Image crops with footprint polygons:
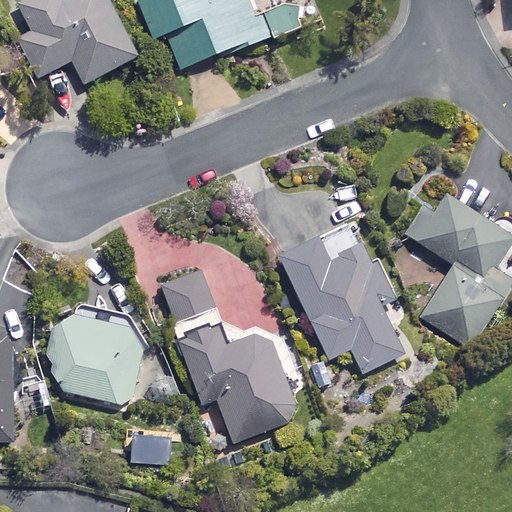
[(108,0),(31,0),(19,6),(32,34),(19,40),(37,78),(72,61),(83,84),(137,58),(108,0)]
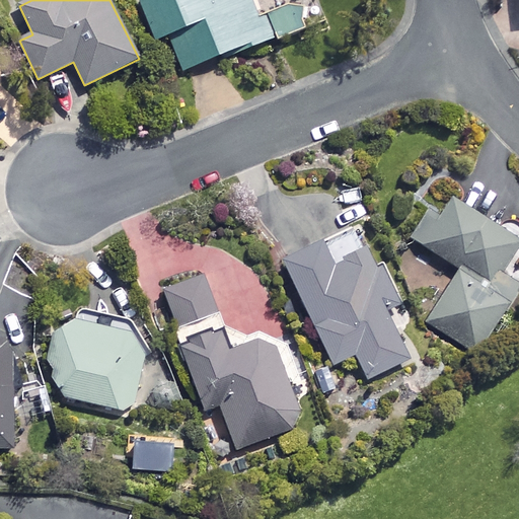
[(271,12),(266,0),(139,0),(156,42),(169,36),(182,71),(279,33),(271,12)]
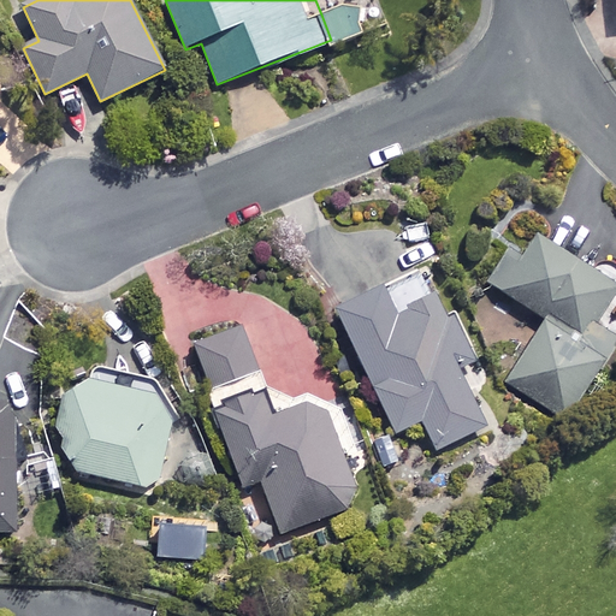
[(331,40),(335,48),(385,29),(373,0),(357,0),(321,15),(331,40)]
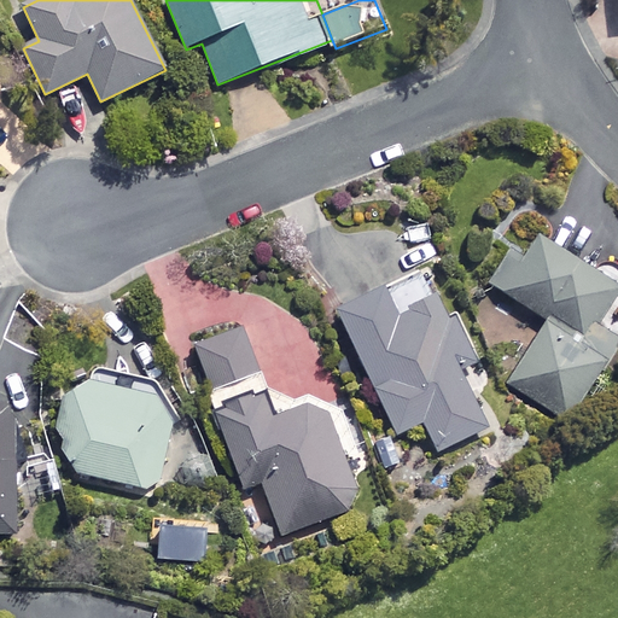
[(426,233),(402,246),(415,268),(439,255),(426,233)]
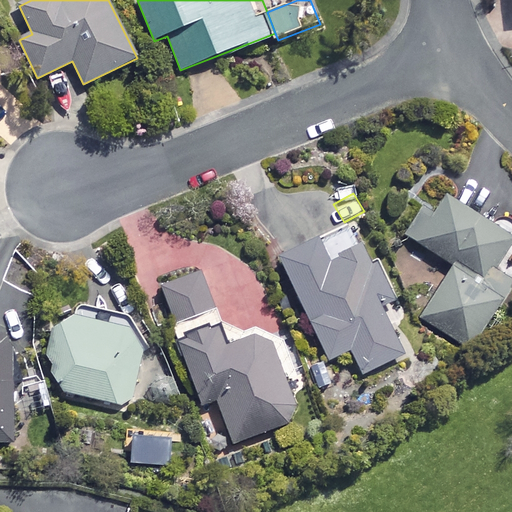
[(503,298),(507,301),(511,294),(511,280),(509,279),(511,273),(511,240),(440,193),(410,238),(453,266),(419,317),(469,350),(503,298)]
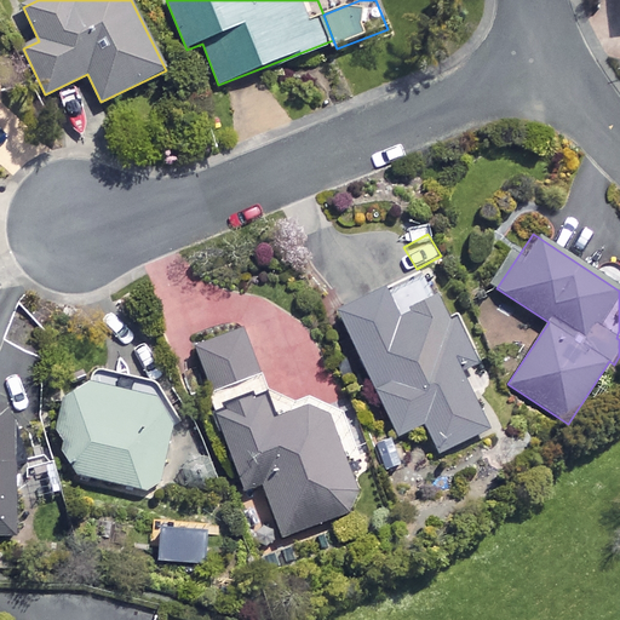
[(475,361),(429,268),(338,313),(399,436),(424,424),(438,453),(489,429),(459,368),(475,361)]
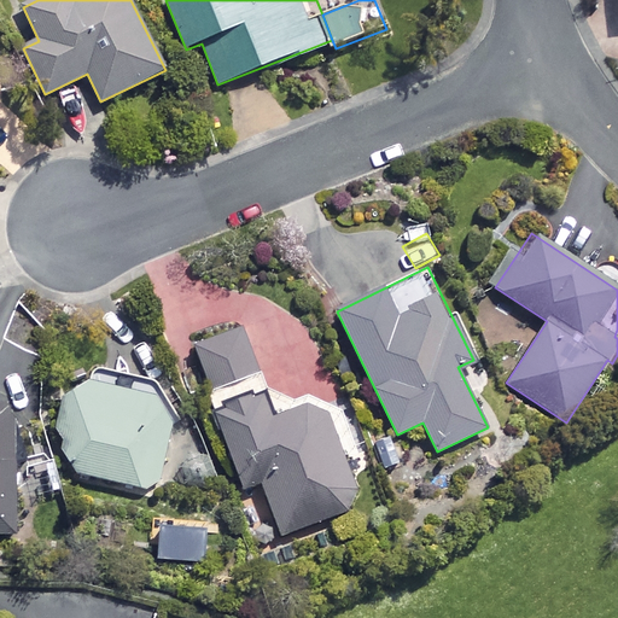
[(257,372),(240,326),(194,343),(211,389),(257,372)]
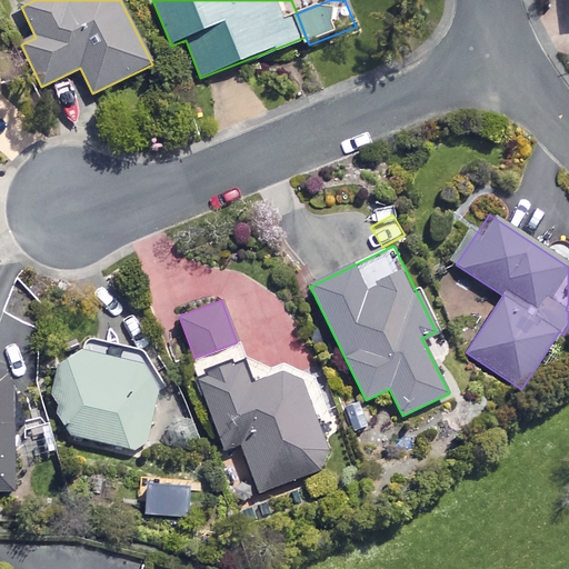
[(59,400),(56,417),(65,436),(143,452),(157,388),(145,365),(73,350),(70,368),(59,366),(52,399),(59,400)]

ACTION ITEM. Omit the pictures. Output every record above word for word.

WRITTEN REPLY.
[(108,0),(31,0),(19,6),(32,34),(19,40),(37,78),(72,61),(83,84),(137,58),(108,0)]
[(271,12),(266,0),(139,0),(156,42),(169,36),(182,71),(279,33),(271,12)]
[(331,40),(335,48),(385,29),(373,0),(357,0),(321,15),(331,40)]
[(426,233),(402,246),(415,268),(439,255),(426,233)]
[(503,298),(507,301),(511,294),(511,280),(509,279),(511,273),(511,240),(440,193),(410,238),(453,266),(419,317),(469,350),(503,298)]
[(475,361),(429,268),(338,313),(399,436),(424,424),(438,453),(489,429),(459,368),(475,361)]
[(257,372),(240,326),(194,343),(211,389),(257,372)]
[(59,400),(56,417),(65,436),(143,452),(157,388),(145,365),(73,350),(70,368),(59,366),(52,399),(59,400)]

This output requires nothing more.